→ What needs to be done
Where does the string "spoon" occur in the entries below? Copy every line where it does.

→ Data extract
○ ○ ○

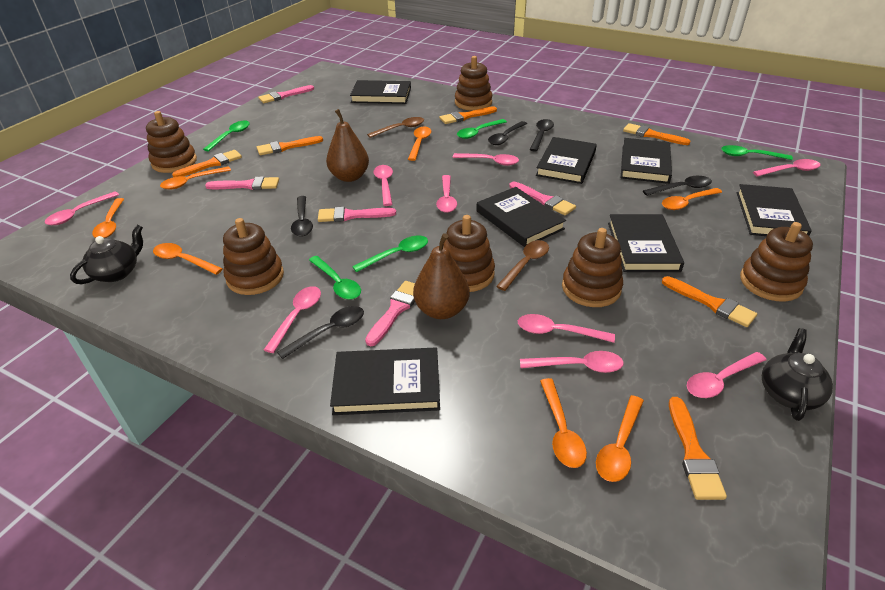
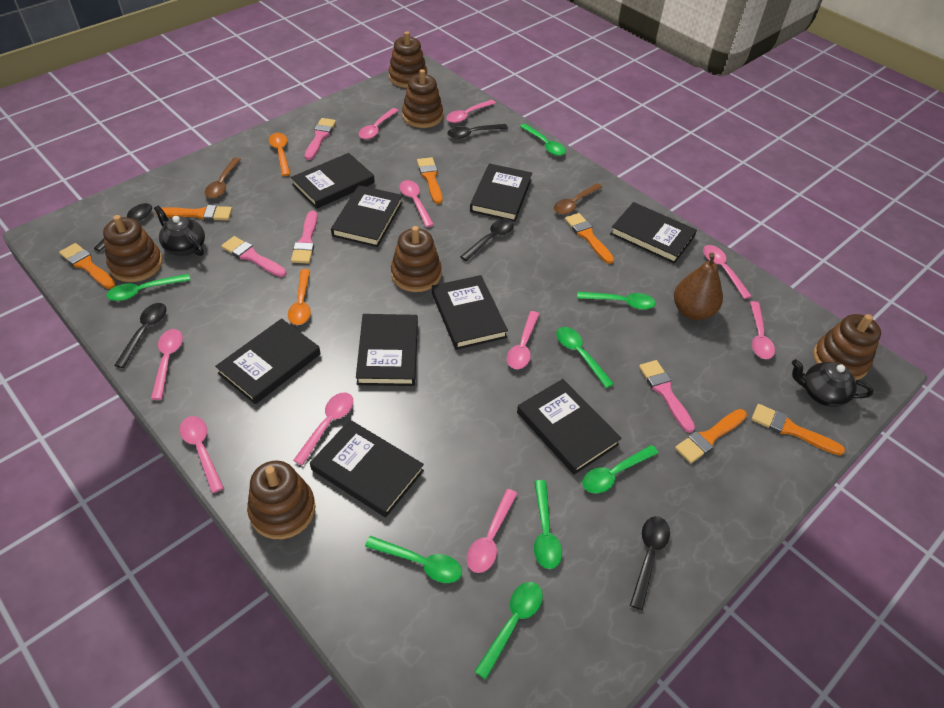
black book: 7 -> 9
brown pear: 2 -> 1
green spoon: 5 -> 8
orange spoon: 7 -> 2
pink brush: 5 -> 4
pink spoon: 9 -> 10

○ ○ ○

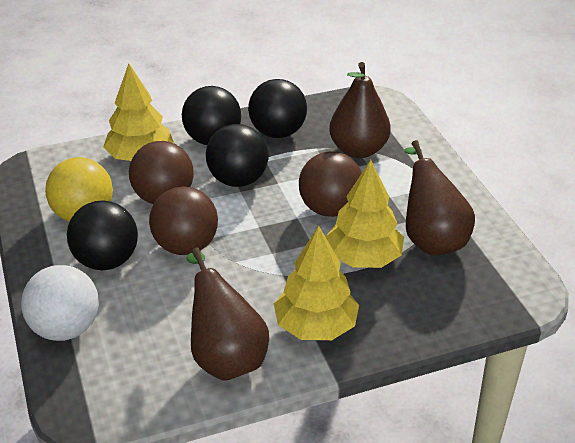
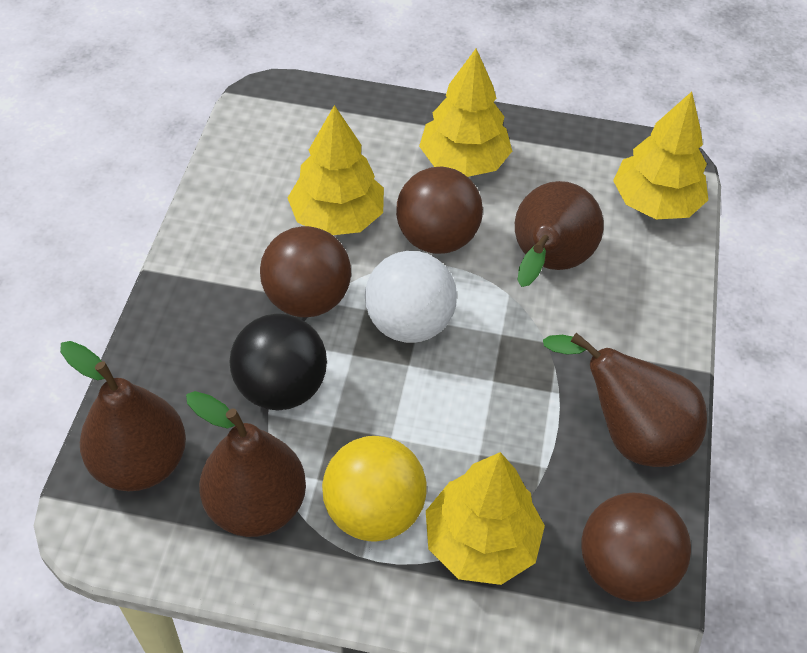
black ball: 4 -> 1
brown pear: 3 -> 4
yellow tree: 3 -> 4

○ ○ ○

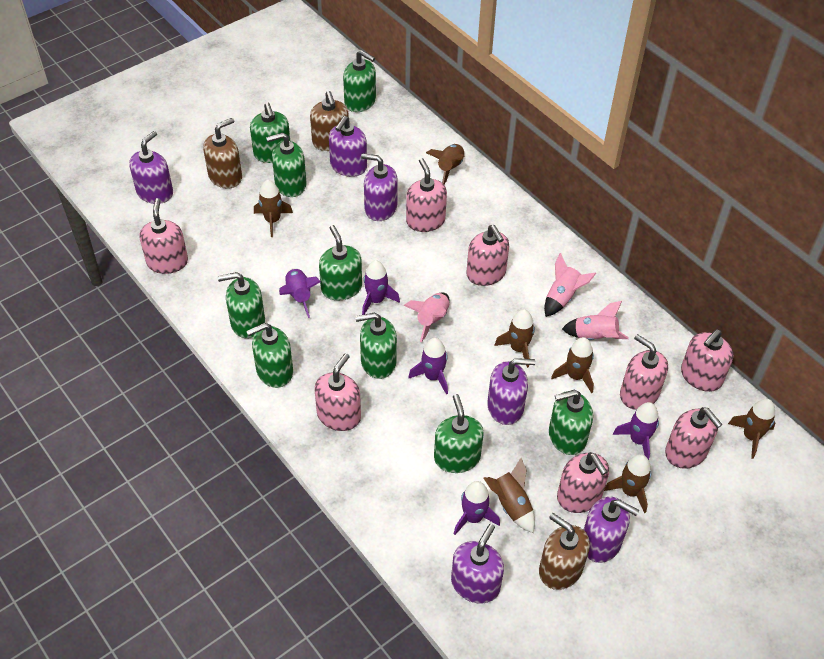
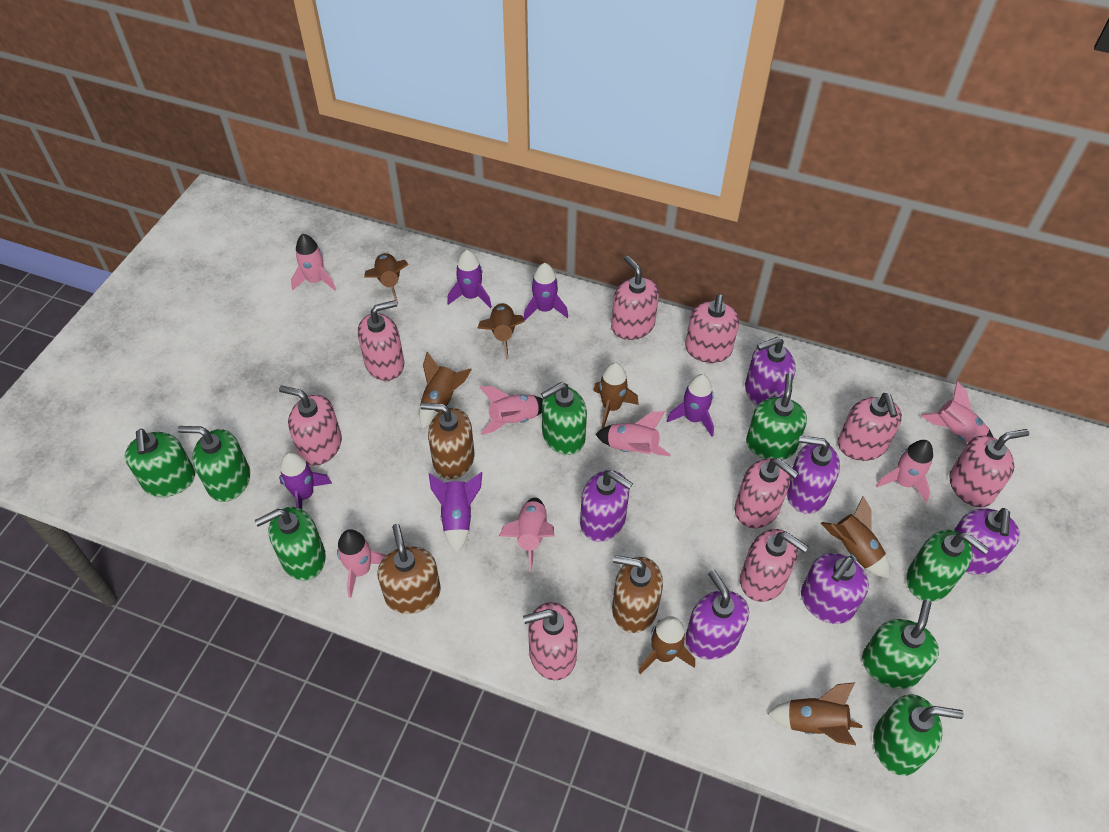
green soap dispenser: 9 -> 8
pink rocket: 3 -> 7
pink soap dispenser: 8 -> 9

○ ○ ○

→ Response area
green spoon: 5 -> 8
orange spoon: 7 -> 2
pink spoon: 9 -> 10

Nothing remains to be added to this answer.